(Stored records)
────────────────────────────────────────
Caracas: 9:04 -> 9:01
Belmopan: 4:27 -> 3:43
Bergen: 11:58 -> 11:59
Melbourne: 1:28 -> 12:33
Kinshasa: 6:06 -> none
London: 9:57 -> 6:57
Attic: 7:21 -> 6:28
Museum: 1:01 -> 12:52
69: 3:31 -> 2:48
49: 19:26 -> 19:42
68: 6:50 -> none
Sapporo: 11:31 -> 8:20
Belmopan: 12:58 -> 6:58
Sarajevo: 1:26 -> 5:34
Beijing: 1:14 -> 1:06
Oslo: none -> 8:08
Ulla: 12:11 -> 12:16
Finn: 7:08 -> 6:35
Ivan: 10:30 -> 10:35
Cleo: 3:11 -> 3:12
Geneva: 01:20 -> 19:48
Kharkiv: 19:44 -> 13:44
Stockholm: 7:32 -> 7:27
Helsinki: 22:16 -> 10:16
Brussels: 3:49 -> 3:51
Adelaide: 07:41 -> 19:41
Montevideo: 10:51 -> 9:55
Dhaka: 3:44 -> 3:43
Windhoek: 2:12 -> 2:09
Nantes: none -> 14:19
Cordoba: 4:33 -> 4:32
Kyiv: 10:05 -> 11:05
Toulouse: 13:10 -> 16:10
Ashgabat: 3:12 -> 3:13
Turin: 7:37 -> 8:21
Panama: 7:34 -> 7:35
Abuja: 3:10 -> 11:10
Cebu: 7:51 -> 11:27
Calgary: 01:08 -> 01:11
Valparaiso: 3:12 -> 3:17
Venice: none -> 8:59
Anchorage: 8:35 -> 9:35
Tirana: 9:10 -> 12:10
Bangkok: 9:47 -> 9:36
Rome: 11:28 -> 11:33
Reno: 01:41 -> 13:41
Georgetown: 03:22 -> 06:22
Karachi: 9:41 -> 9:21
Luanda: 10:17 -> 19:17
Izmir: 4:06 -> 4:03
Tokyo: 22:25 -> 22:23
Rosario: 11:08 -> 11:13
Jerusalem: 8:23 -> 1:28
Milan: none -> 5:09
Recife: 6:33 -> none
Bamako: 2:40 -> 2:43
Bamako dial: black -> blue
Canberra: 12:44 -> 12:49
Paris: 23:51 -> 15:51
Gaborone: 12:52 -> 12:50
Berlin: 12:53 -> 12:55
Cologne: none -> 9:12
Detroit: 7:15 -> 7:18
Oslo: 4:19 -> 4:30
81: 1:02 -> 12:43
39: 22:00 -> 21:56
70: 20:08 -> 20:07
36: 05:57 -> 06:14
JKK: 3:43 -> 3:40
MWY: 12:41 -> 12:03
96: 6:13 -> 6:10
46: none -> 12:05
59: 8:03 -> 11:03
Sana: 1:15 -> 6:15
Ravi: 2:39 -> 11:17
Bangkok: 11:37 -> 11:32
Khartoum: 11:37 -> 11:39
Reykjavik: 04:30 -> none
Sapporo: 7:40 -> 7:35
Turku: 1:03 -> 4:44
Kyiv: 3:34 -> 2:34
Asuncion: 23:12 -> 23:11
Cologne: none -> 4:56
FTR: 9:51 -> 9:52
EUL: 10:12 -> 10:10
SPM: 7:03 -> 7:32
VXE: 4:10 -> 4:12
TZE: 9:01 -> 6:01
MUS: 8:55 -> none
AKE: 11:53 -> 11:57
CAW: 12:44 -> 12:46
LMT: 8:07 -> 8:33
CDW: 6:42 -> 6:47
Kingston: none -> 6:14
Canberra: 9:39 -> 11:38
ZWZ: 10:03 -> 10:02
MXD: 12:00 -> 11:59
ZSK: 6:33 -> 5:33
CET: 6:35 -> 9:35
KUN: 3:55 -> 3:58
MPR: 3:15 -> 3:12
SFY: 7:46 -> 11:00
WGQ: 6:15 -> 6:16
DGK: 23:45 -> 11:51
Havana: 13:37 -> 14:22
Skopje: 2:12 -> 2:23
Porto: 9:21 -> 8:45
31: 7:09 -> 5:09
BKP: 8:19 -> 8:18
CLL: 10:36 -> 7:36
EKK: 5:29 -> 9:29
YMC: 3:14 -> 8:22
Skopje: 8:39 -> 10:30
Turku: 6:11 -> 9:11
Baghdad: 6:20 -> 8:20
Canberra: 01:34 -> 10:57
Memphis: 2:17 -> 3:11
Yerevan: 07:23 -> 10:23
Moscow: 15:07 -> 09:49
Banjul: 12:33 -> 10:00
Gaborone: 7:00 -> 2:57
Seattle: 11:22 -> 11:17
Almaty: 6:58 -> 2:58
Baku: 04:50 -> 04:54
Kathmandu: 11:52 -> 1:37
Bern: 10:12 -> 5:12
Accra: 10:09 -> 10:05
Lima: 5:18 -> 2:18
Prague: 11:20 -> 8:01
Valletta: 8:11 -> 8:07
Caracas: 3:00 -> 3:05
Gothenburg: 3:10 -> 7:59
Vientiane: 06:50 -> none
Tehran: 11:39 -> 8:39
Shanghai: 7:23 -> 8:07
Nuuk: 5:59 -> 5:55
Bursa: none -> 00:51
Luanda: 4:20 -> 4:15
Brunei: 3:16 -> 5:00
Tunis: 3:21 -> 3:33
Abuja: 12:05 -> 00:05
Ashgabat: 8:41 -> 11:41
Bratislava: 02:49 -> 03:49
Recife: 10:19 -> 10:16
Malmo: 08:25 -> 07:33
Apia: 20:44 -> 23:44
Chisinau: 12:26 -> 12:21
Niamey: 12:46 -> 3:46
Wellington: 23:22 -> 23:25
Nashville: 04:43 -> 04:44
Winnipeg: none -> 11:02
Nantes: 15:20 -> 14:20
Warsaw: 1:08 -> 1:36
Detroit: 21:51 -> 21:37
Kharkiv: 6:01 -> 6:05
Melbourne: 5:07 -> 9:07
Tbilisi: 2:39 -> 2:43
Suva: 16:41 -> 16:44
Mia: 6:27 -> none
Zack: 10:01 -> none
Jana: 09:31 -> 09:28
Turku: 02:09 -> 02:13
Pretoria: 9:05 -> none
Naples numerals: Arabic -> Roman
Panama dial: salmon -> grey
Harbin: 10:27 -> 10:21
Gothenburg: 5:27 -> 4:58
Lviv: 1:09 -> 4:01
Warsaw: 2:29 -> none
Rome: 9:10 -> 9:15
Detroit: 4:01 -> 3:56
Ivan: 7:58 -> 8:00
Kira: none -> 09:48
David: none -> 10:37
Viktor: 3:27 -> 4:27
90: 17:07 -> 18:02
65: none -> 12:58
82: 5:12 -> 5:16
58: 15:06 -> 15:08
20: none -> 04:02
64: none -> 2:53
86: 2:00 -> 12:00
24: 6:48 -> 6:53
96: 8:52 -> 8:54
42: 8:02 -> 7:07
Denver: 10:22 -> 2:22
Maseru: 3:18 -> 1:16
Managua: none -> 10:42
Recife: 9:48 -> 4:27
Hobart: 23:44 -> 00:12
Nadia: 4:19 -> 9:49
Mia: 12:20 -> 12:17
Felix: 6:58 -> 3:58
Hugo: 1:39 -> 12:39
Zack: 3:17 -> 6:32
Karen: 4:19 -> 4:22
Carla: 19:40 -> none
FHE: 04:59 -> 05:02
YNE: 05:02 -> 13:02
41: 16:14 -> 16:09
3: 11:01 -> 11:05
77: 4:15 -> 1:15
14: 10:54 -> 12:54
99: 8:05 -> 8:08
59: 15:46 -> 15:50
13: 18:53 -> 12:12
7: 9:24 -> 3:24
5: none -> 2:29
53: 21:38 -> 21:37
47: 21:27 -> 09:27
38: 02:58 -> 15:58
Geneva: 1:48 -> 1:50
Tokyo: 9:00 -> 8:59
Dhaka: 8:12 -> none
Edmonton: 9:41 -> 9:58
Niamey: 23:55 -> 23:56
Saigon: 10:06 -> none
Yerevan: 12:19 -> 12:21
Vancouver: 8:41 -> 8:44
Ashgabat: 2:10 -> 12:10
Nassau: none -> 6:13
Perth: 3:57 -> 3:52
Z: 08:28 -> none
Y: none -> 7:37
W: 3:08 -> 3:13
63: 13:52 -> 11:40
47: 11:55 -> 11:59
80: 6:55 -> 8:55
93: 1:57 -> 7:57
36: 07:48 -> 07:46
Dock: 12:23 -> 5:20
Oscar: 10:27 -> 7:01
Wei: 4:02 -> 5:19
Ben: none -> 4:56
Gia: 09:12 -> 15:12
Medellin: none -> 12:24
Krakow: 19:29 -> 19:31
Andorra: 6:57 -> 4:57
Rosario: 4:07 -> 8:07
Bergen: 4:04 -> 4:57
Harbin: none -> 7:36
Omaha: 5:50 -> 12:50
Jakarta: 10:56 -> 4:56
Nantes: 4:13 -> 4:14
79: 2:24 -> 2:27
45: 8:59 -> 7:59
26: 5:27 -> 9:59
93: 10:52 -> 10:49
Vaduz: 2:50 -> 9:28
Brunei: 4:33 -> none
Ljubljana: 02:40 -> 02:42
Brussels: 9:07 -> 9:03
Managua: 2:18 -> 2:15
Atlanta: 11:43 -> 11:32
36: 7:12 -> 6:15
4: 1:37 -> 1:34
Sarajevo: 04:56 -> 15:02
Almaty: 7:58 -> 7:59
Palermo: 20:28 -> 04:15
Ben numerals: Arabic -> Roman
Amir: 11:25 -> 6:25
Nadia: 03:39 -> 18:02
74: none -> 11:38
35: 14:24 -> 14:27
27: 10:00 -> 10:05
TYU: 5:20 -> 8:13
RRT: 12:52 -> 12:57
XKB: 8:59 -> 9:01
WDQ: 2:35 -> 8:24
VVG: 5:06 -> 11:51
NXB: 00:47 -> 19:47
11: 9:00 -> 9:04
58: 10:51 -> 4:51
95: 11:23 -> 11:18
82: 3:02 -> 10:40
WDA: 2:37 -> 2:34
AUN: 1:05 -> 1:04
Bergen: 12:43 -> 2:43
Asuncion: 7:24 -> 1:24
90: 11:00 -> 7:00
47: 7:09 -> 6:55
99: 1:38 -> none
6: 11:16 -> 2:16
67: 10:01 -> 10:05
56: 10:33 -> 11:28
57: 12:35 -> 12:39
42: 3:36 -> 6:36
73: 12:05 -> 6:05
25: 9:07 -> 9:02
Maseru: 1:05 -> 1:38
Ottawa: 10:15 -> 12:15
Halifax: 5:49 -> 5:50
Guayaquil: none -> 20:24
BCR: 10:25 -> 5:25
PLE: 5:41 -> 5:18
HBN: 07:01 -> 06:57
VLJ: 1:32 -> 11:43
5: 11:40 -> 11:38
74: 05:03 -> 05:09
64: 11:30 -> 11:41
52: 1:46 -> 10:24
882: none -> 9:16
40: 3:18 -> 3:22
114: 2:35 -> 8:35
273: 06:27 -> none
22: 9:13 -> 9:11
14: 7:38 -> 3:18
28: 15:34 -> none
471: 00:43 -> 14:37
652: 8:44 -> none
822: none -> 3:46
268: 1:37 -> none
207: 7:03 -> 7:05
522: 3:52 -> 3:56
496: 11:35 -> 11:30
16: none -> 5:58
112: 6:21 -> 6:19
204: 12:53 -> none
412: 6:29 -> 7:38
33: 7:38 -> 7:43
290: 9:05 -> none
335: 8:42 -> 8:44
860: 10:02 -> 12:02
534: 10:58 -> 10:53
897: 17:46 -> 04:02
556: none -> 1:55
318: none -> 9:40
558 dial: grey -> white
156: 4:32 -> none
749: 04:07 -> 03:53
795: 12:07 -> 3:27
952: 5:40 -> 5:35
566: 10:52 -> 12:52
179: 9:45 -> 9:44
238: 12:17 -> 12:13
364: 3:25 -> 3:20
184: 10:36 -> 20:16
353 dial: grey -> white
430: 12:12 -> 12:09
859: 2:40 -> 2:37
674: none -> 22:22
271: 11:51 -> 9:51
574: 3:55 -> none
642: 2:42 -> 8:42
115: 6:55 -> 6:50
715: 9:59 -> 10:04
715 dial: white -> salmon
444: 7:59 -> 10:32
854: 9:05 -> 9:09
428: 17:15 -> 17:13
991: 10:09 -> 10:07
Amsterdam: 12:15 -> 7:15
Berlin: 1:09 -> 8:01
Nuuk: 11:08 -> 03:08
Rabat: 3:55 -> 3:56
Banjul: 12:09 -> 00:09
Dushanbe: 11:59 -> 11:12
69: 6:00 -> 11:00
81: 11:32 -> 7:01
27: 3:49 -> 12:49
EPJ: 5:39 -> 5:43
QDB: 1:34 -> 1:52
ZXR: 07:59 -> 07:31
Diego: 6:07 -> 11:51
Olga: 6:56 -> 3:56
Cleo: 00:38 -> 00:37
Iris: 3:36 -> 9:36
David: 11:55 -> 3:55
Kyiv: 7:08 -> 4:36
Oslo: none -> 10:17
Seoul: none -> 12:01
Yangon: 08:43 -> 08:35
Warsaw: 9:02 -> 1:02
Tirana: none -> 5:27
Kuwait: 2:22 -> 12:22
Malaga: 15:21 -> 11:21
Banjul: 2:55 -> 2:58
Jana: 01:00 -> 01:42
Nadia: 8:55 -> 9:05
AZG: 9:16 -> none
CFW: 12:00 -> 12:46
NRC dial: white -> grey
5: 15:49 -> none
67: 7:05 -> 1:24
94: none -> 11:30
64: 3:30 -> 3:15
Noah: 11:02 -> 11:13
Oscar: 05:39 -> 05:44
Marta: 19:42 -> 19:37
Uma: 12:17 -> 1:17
────────────────────────────────────────
### Task goal
Rewrite the lines from the start through the line containing "Cologne: none -> 9:12", swapping "Bamako" for "Dakar" and leaving everything else as it is.

### Result of this task
Caracas: 9:04 -> 9:01
Belmopan: 4:27 -> 3:43
Bergen: 11:58 -> 11:59
Melbourne: 1:28 -> 12:33
Kinshasa: 6:06 -> none
London: 9:57 -> 6:57
Attic: 7:21 -> 6:28
Museum: 1:01 -> 12:52
69: 3:31 -> 2:48
49: 19:26 -> 19:42
68: 6:50 -> none
Sapporo: 11:31 -> 8:20
Belmopan: 12:58 -> 6:58
Sarajevo: 1:26 -> 5:34
Beijing: 1:14 -> 1:06
Oslo: none -> 8:08
Ulla: 12:11 -> 12:16
Finn: 7:08 -> 6:35
Ivan: 10:30 -> 10:35
Cleo: 3:11 -> 3:12
Geneva: 01:20 -> 19:48
Kharkiv: 19:44 -> 13:44
Stockholm: 7:32 -> 7:27
Helsinki: 22:16 -> 10:16
Brussels: 3:49 -> 3:51
Adelaide: 07:41 -> 19:41
Montevideo: 10:51 -> 9:55
Dhaka: 3:44 -> 3:43
Windhoek: 2:12 -> 2:09
Nantes: none -> 14:19
Cordoba: 4:33 -> 4:32
Kyiv: 10:05 -> 11:05
Toulouse: 13:10 -> 16:10
Ashgabat: 3:12 -> 3:13
Turin: 7:37 -> 8:21
Panama: 7:34 -> 7:35
Abuja: 3:10 -> 11:10
Cebu: 7:51 -> 11:27
Calgary: 01:08 -> 01:11
Valparaiso: 3:12 -> 3:17
Venice: none -> 8:59
Anchorage: 8:35 -> 9:35
Tirana: 9:10 -> 12:10
Bangkok: 9:47 -> 9:36
Rome: 11:28 -> 11:33
Reno: 01:41 -> 13:41
Georgetown: 03:22 -> 06:22
Karachi: 9:41 -> 9:21
Luanda: 10:17 -> 19:17
Izmir: 4:06 -> 4:03
Tokyo: 22:25 -> 22:23
Rosario: 11:08 -> 11:13
Jerusalem: 8:23 -> 1:28
Milan: none -> 5:09
Recife: 6:33 -> none
Dakar: 2:40 -> 2:43
Dakar dial: black -> blue
Canberra: 12:44 -> 12:49
Paris: 23:51 -> 15:51
Gaborone: 12:52 -> 12:50
Berlin: 12:53 -> 12:55
Cologne: none -> 9:12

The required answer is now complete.